RECORDS FOR THE TASK -
·····

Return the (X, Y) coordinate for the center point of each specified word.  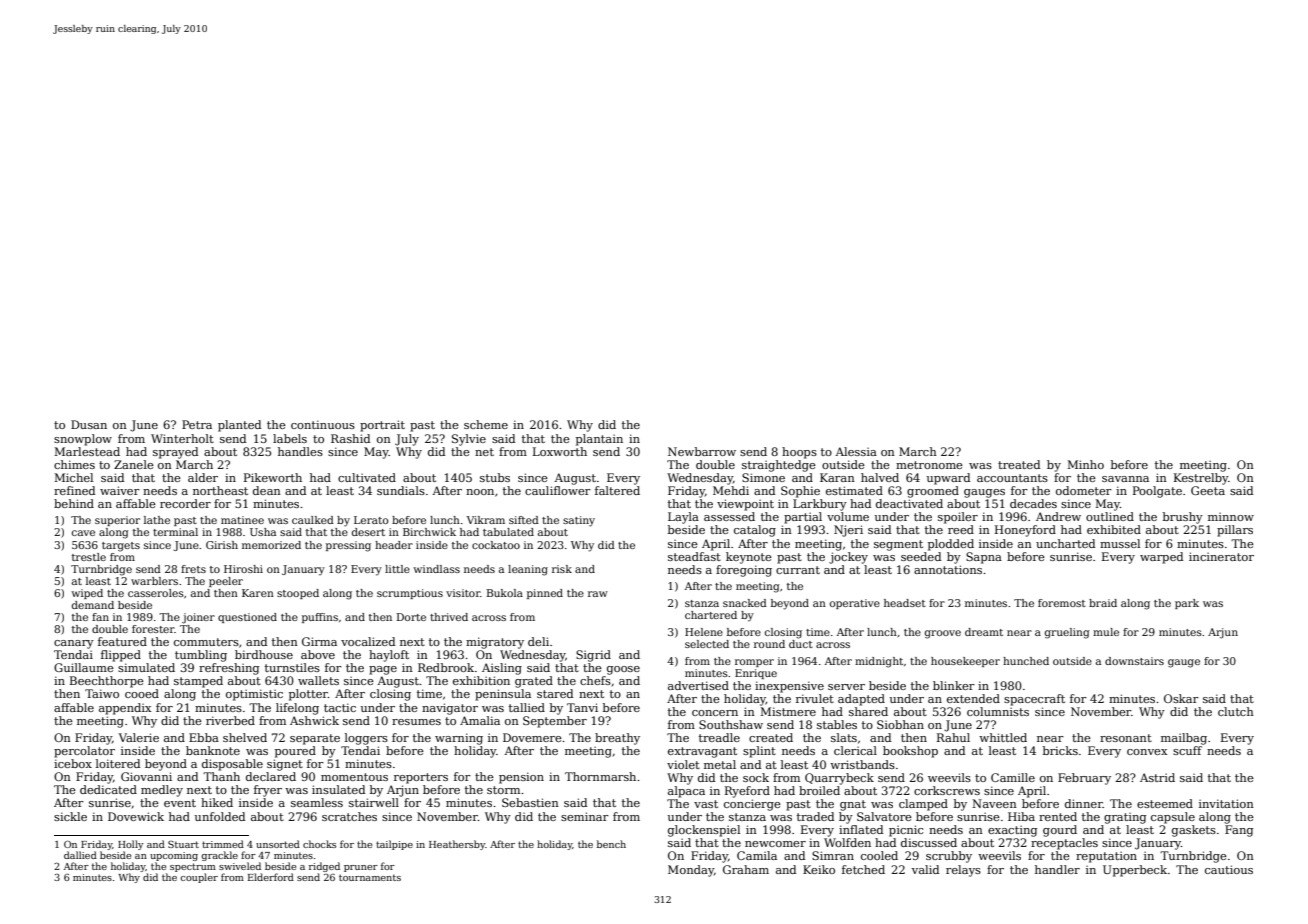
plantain (599, 440)
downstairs (1134, 661)
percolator (84, 752)
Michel (74, 477)
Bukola (505, 593)
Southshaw (731, 724)
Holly (131, 845)
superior (117, 521)
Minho (1086, 464)
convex (1147, 752)
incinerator (1221, 556)
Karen (258, 593)
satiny (579, 521)
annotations (948, 569)
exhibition (481, 680)
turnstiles (292, 667)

·····

Write out the rows above exactly as they appear, leaving out the picture.

FULL RESPONSE -
Return the (X, Y) coordinate for the center point of each specified word.  
plantain (599, 440)
downstairs (1134, 661)
percolator (84, 752)
Michel (74, 477)
Bukola (505, 593)
Southshaw (731, 724)
Holly (131, 845)
superior (117, 521)
Minho (1086, 464)
convex (1147, 752)
incinerator (1221, 556)
Karen (258, 593)
satiny (579, 521)
annotations (948, 569)
exhibition (481, 680)
turnstiles (292, 667)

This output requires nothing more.